(Stored entries)
##############################
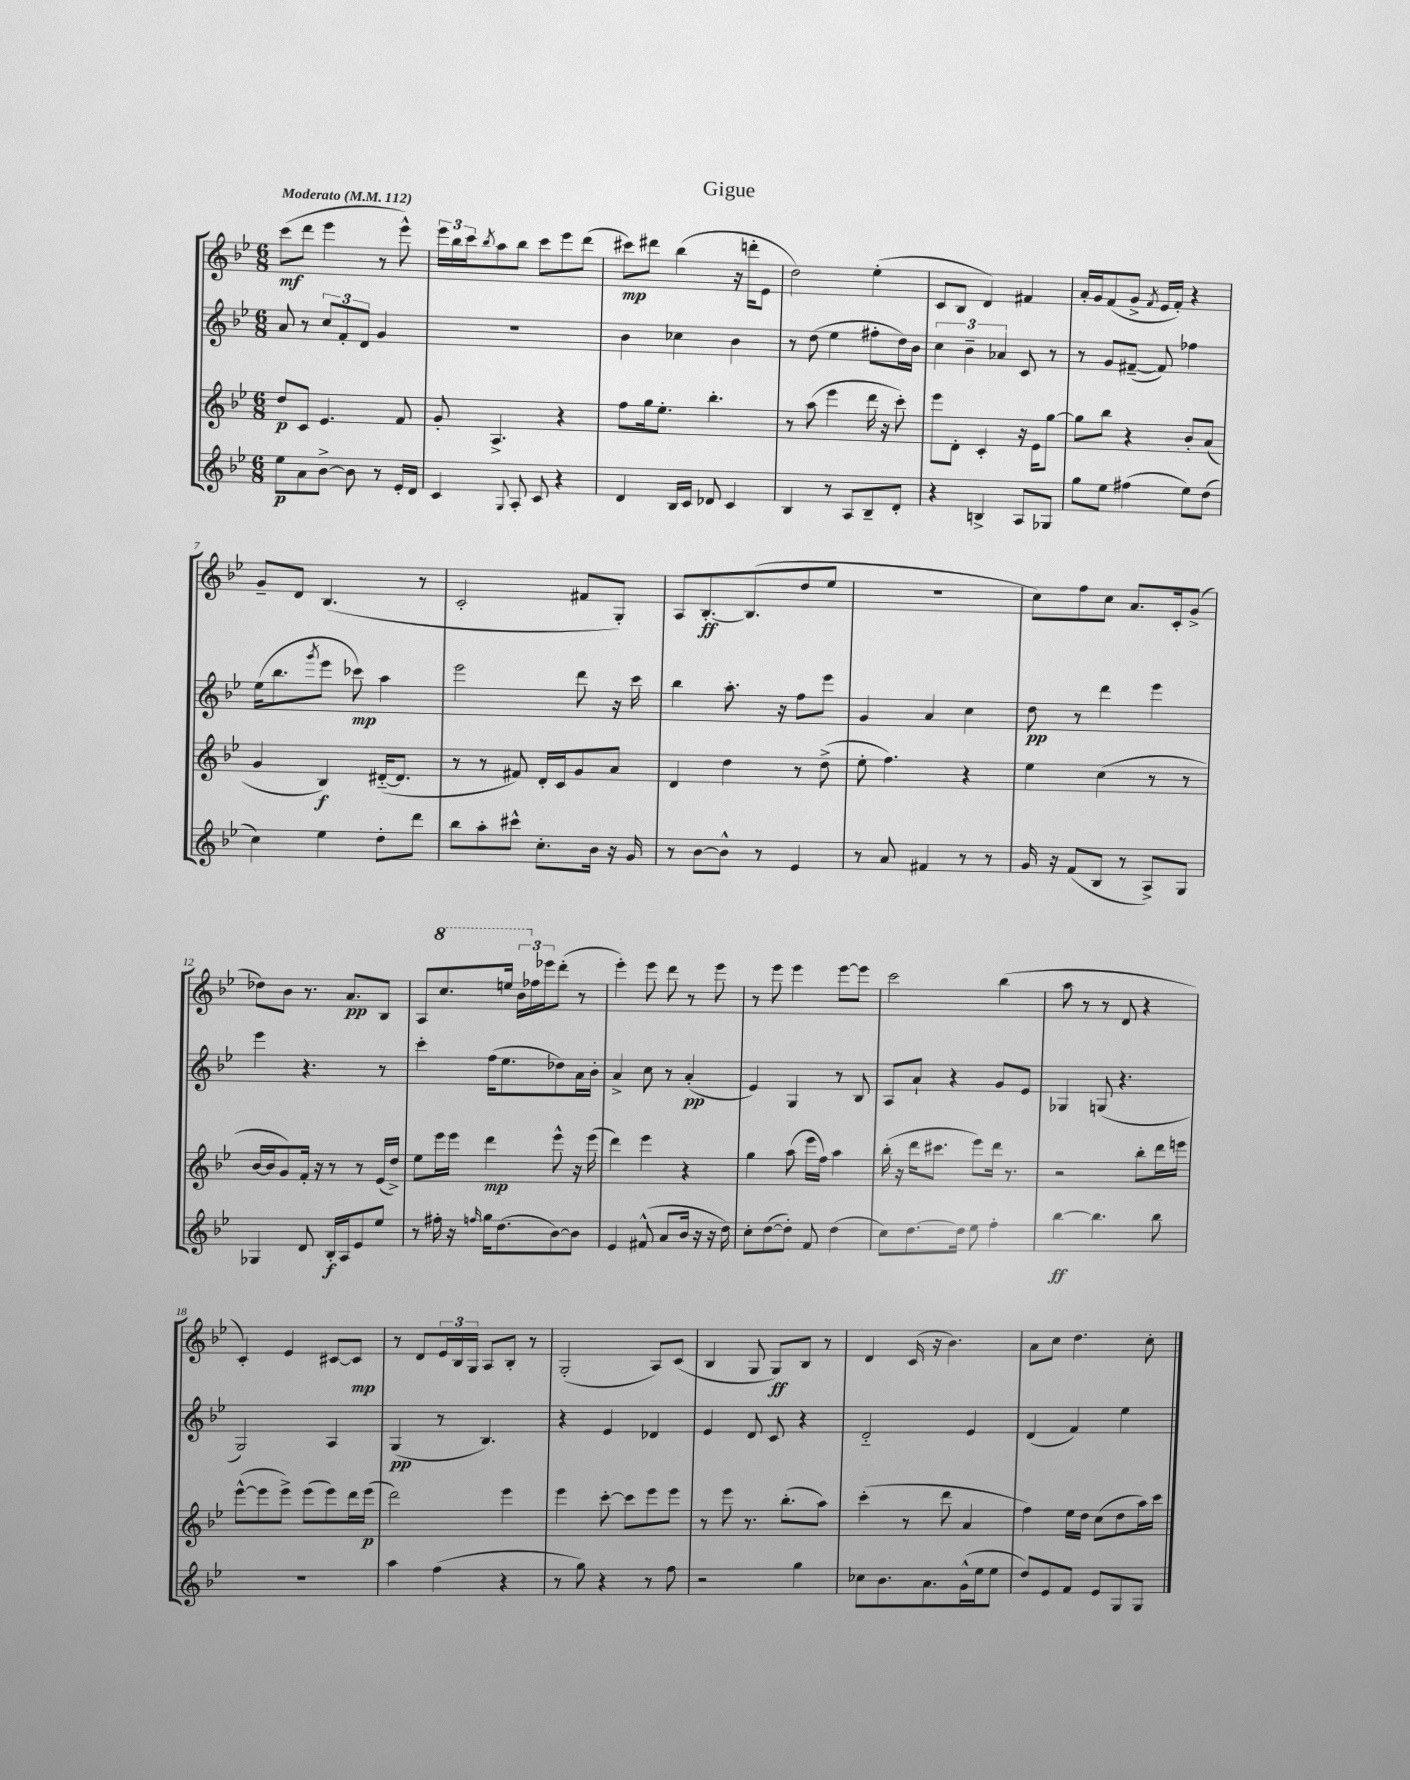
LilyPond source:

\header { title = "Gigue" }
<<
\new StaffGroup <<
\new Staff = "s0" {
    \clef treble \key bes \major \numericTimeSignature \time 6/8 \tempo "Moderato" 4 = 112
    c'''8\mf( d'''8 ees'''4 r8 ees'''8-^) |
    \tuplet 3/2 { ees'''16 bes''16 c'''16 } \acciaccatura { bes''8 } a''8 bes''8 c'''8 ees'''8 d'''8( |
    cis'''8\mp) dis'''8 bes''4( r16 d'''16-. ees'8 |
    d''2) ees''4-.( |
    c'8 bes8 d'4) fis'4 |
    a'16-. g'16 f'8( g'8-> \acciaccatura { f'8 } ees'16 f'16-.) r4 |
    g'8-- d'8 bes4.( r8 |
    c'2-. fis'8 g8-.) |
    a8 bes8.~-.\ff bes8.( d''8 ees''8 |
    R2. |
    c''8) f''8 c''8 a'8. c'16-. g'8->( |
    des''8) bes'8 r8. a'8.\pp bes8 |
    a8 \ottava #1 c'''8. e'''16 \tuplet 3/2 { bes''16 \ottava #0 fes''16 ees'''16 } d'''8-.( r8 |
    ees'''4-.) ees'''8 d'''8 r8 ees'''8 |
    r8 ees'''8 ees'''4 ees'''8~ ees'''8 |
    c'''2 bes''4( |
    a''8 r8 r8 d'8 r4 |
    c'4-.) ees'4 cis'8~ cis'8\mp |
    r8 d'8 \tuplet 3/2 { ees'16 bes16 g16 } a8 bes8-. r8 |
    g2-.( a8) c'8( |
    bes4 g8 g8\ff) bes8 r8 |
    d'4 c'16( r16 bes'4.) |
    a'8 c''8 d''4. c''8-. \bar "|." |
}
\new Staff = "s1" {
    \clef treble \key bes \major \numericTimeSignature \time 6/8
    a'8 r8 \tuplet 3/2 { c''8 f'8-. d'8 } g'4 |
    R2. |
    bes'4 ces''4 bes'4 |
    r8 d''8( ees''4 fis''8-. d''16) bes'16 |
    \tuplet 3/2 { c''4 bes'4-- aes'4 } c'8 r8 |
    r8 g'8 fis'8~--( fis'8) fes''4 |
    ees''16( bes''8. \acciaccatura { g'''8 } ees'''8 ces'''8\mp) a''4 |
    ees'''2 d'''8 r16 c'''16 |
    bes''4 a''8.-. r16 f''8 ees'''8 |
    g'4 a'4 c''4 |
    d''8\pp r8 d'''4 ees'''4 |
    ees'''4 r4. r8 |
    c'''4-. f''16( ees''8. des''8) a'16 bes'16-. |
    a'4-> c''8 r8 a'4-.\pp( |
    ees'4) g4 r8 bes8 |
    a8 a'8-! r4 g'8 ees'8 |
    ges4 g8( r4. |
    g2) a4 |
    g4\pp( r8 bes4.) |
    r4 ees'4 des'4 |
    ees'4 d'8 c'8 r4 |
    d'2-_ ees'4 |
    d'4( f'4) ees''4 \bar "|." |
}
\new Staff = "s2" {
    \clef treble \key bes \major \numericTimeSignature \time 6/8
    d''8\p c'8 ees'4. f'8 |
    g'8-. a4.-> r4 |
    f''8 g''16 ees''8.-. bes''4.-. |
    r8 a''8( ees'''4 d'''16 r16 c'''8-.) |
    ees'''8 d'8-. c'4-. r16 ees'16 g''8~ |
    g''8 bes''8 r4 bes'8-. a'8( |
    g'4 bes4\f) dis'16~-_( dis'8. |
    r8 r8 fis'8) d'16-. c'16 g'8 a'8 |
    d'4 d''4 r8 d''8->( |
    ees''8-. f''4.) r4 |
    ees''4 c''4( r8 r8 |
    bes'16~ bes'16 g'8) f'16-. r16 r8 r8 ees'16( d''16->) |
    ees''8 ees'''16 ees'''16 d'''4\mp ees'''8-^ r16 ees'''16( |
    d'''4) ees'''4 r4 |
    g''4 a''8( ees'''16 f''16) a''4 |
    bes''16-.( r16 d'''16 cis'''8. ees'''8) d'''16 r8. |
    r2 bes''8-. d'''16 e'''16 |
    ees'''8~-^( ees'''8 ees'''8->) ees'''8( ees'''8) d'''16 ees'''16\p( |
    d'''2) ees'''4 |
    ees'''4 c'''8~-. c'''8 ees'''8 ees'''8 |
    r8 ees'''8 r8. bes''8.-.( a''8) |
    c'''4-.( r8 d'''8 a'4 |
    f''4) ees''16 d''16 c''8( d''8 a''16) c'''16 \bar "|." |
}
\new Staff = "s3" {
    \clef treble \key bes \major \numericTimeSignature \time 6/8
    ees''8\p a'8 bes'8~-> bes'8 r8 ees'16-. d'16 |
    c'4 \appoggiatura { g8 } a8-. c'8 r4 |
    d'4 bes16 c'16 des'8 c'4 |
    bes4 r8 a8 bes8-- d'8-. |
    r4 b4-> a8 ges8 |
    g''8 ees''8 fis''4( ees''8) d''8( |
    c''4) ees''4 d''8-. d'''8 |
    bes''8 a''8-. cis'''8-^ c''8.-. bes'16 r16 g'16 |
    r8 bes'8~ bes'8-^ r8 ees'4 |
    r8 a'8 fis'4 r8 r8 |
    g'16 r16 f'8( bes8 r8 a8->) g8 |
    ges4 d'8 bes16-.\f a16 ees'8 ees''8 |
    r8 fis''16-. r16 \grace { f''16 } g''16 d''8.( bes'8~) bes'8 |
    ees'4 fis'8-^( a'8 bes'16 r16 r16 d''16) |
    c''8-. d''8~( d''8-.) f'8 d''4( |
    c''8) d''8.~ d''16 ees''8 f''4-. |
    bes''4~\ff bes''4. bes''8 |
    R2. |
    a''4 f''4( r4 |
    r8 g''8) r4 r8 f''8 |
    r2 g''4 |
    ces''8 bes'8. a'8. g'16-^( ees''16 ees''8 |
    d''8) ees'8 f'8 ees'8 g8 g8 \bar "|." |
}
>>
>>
##############################
- **Problem requirements**:
Please count the lines in the records that contain the string "tuplet", treating uppercase and lowercase as different, and reply with the number alone.

- **Answer to this exercise**:
5